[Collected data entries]
- - - - -

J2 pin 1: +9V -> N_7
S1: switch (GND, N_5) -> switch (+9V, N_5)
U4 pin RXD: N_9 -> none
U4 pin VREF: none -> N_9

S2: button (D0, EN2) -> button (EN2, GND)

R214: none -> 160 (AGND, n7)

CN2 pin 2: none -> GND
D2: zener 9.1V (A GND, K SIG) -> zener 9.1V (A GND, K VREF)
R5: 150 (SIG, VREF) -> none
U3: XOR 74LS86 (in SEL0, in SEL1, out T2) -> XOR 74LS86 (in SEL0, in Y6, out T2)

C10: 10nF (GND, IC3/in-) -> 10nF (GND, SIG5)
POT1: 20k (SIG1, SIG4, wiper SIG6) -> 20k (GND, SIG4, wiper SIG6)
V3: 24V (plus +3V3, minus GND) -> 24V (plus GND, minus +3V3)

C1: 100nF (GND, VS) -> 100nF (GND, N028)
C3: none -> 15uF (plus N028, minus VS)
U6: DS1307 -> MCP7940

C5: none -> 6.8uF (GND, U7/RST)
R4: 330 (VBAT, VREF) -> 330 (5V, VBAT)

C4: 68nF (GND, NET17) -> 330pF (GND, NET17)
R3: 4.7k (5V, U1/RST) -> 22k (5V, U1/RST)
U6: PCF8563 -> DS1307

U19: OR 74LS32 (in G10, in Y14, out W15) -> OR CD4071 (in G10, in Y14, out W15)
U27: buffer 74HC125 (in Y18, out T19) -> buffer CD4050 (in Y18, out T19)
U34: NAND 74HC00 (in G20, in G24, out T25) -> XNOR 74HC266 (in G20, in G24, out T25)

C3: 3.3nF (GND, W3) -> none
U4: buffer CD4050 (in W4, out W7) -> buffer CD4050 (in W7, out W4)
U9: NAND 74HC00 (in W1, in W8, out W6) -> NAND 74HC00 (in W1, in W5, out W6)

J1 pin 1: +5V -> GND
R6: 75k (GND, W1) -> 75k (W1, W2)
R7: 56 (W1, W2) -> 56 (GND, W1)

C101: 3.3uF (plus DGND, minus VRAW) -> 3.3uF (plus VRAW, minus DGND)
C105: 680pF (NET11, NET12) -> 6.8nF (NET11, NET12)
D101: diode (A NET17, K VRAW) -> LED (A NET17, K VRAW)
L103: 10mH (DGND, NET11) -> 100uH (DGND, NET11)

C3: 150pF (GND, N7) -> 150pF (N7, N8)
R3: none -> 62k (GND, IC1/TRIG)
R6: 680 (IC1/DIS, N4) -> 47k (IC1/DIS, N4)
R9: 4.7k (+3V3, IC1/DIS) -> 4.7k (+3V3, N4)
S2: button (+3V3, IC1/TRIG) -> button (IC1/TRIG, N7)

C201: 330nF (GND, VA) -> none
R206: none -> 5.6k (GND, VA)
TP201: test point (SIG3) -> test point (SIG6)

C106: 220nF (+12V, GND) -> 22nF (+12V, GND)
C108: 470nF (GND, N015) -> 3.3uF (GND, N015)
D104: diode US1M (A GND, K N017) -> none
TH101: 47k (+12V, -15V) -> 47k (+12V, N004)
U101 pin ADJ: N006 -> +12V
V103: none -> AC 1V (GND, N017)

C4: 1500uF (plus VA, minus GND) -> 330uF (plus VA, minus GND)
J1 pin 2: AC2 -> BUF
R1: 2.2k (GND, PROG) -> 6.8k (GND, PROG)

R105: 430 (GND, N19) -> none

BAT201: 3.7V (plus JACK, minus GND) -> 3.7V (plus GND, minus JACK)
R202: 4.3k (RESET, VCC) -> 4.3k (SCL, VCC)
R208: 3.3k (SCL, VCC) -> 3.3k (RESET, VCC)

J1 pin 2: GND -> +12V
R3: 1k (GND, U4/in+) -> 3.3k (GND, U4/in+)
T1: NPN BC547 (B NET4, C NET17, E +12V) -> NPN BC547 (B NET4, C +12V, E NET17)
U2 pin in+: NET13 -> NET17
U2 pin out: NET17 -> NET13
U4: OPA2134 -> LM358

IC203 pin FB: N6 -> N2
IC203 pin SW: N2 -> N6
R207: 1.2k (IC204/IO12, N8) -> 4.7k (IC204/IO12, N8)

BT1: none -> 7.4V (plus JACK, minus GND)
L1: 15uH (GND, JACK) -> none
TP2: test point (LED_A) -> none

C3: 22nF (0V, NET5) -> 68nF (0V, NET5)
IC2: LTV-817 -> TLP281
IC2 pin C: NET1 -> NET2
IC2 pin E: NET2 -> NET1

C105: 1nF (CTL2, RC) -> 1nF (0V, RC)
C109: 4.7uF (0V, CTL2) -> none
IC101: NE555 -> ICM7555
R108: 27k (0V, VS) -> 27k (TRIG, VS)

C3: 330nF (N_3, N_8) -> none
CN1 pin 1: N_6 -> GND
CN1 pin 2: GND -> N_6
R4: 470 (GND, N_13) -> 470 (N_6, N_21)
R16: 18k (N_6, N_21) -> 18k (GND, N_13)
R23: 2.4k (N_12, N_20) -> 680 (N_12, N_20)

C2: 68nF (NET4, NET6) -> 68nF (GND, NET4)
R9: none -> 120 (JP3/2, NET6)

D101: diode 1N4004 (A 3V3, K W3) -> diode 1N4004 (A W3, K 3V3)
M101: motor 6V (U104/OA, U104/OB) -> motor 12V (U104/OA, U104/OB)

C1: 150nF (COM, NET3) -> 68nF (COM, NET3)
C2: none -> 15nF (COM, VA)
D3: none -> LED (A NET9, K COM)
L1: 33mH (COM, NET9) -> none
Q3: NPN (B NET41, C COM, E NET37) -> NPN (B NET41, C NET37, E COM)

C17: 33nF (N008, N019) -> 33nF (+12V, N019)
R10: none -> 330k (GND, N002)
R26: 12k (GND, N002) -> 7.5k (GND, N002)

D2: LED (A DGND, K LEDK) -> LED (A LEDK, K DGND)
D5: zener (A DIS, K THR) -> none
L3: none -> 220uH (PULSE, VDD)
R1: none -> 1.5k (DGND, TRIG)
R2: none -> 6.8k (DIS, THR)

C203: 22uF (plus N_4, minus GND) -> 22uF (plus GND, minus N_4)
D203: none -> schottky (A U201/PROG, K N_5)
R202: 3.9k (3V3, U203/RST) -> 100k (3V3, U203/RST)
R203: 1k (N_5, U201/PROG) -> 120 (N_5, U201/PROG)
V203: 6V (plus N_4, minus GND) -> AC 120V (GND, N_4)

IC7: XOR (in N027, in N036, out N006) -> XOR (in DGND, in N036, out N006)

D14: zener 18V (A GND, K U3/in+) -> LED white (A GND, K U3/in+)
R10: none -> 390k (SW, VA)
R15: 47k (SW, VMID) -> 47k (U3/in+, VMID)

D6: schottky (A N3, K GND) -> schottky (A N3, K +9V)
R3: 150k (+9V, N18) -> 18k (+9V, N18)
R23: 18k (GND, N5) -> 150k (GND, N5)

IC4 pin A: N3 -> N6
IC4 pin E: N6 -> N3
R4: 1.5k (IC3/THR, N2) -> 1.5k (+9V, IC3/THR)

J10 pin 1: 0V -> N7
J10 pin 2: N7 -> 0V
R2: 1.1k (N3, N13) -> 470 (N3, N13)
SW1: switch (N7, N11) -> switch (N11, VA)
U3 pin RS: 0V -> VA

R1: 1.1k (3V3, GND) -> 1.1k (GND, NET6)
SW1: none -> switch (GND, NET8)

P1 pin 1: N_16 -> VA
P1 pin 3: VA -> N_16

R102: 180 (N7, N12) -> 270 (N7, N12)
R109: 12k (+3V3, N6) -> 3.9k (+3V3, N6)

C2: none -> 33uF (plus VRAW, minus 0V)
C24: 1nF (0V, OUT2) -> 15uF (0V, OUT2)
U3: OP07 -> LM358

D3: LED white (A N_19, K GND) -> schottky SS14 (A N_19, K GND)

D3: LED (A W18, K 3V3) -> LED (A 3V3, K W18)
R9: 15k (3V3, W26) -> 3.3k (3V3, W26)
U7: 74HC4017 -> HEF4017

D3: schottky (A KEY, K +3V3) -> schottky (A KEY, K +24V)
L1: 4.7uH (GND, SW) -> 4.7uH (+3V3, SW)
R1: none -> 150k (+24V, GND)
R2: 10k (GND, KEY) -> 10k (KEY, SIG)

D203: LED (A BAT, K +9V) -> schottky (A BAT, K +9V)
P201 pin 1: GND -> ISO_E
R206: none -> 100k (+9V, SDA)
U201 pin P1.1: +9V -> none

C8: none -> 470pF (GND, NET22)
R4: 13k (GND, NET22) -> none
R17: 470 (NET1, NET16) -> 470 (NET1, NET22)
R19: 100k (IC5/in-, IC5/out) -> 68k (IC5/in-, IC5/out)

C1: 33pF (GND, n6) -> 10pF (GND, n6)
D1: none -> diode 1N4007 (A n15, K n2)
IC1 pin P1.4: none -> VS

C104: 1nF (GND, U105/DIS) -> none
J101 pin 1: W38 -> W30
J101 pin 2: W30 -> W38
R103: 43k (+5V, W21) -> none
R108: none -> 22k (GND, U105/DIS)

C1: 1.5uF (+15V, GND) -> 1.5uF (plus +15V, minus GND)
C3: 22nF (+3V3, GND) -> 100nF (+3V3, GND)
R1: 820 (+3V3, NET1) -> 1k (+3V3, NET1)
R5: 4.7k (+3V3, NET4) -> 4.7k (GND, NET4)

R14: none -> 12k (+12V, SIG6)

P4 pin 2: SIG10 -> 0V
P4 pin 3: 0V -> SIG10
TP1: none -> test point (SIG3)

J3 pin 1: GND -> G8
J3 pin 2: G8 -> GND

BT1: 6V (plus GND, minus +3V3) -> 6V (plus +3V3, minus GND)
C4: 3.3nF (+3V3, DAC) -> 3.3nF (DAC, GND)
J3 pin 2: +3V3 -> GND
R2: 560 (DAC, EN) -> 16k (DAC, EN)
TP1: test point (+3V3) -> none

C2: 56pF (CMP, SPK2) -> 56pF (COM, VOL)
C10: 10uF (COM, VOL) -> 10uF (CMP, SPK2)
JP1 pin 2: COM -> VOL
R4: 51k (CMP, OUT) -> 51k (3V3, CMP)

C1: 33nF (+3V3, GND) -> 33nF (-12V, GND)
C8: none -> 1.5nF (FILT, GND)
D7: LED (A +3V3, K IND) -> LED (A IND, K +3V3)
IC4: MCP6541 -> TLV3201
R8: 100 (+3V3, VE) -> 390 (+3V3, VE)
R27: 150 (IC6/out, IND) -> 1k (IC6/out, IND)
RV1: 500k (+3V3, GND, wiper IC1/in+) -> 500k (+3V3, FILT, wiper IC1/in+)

- - - - -

Give again, word for word, the records from their first line to the one with "C1: 100nF (GND, VS) -> 100nF (GND, N028)", and leave out all else.

ANSWER BOX ::
J2 pin 1: +9V -> N_7
S1: switch (GND, N_5) -> switch (+9V, N_5)
U4 pin RXD: N_9 -> none
U4 pin VREF: none -> N_9

S2: button (D0, EN2) -> button (EN2, GND)

R214: none -> 160 (AGND, n7)

CN2 pin 2: none -> GND
D2: zener 9.1V (A GND, K SIG) -> zener 9.1V (A GND, K VREF)
R5: 150 (SIG, VREF) -> none
U3: XOR 74LS86 (in SEL0, in SEL1, out T2) -> XOR 74LS86 (in SEL0, in Y6, out T2)

C10: 10nF (GND, IC3/in-) -> 10nF (GND, SIG5)
POT1: 20k (SIG1, SIG4, wiper SIG6) -> 20k (GND, SIG4, wiper SIG6)
V3: 24V (plus +3V3, minus GND) -> 24V (plus GND, minus +3V3)

C1: 100nF (GND, VS) -> 100nF (GND, N028)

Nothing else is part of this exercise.